Activity:
Could you return the data below exactly as it appears?

### Excerpted records ###

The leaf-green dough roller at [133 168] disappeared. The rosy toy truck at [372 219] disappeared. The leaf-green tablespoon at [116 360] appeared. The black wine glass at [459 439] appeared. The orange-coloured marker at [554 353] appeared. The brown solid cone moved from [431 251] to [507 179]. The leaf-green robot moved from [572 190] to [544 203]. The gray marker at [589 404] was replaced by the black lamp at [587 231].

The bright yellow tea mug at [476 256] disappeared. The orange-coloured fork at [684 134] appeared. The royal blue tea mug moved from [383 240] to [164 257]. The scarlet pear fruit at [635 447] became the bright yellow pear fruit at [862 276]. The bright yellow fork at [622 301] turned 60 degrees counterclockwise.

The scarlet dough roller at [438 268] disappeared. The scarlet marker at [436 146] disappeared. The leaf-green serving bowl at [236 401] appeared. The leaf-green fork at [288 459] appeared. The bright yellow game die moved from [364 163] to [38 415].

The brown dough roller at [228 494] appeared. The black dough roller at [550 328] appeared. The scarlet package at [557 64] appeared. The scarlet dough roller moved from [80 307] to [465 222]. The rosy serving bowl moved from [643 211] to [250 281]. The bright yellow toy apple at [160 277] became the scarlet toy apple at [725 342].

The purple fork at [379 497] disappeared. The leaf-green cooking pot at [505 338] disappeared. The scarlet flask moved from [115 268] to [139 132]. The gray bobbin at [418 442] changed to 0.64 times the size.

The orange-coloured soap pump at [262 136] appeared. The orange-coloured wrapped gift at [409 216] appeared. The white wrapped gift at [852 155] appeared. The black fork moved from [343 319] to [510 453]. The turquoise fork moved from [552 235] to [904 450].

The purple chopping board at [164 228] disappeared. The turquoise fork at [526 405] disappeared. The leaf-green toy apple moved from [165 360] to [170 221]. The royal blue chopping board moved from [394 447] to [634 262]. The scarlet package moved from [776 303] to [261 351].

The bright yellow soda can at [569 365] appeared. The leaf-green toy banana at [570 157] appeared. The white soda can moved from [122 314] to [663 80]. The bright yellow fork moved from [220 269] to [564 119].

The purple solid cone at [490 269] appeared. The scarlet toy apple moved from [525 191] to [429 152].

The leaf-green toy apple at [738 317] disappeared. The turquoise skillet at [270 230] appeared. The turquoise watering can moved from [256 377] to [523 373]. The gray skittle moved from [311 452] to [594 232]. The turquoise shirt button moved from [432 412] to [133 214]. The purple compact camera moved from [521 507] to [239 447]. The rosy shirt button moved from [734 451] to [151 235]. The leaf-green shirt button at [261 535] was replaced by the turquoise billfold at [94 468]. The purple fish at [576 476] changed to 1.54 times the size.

###

Result of this exercise:
The leaf-green dough roller at [133 168] disappeared. The rosy toy truck at [372 219] disappeared. The leaf-green tablespoon at [116 360] appeared. The black wine glass at [459 439] appeared. The orange-coloured marker at [554 353] appeared. The brown solid cone moved from [431 251] to [507 179]. The leaf-green robot moved from [572 190] to [544 203]. The gray marker at [589 404] was replaced by the black lamp at [587 231].

The bright yellow tea mug at [476 256] disappeared. The orange-coloured fork at [684 134] appeared. The royal blue tea mug moved from [383 240] to [164 257]. The scarlet pear fruit at [635 447] became the bright yellow pear fruit at [862 276]. The bright yellow fork at [622 301] turned 60 degrees counterclockwise.

The scarlet dough roller at [438 268] disappeared. The scarlet marker at [436 146] disappeared. The leaf-green serving bowl at [236 401] appeared. The leaf-green fork at [288 459] appeared. The bright yellow game die moved from [364 163] to [38 415].

The brown dough roller at [228 494] appeared. The black dough roller at [550 328] appeared. The scarlet package at [557 64] appeared. The scarlet dough roller moved from [80 307] to [465 222]. The rosy serving bowl moved from [643 211] to [250 281]. The bright yellow toy apple at [160 277] became the scarlet toy apple at [725 342].

The purple fork at [379 497] disappeared. The leaf-green cooking pot at [505 338] disappeared. The scarlet flask moved from [115 268] to [139 132]. The gray bobbin at [418 442] changed to 0.64 times the size.

The orange-coloured soap pump at [262 136] appeared. The orange-coloured wrapped gift at [409 216] appeared. The white wrapped gift at [852 155] appeared. The black fork moved from [343 319] to [510 453]. The turquoise fork moved from [552 235] to [904 450].

The purple chopping board at [164 228] disappeared. The turquoise fork at [526 405] disappeared. The leaf-green toy apple moved from [165 360] to [170 221]. The royal blue chopping board moved from [394 447] to [634 262]. The scarlet package moved from [776 303] to [261 351].

The bright yellow soda can at [569 365] appeared. The leaf-green toy banana at [570 157] appeared. The white soda can moved from [122 314] to [663 80]. The bright yellow fork moved from [220 269] to [564 119].

The purple solid cone at [490 269] appeared. The scarlet toy apple moved from [525 191] to [429 152].

The leaf-green toy apple at [738 317] disappeared. The turquoise skillet at [270 230] appeared. The turquoise watering can moved from [256 377] to [523 373]. The gray skittle moved from [311 452] to [594 232]. The turquoise shirt button moved from [432 412] to [133 214]. The purple compact camera moved from [521 507] to [239 447]. The rosy shirt button moved from [734 451] to [151 235]. The leaf-green shirt button at [261 535] was replaced by the turquoise billfold at [94 468]. The purple fish at [576 476] changed to 1.54 times the size.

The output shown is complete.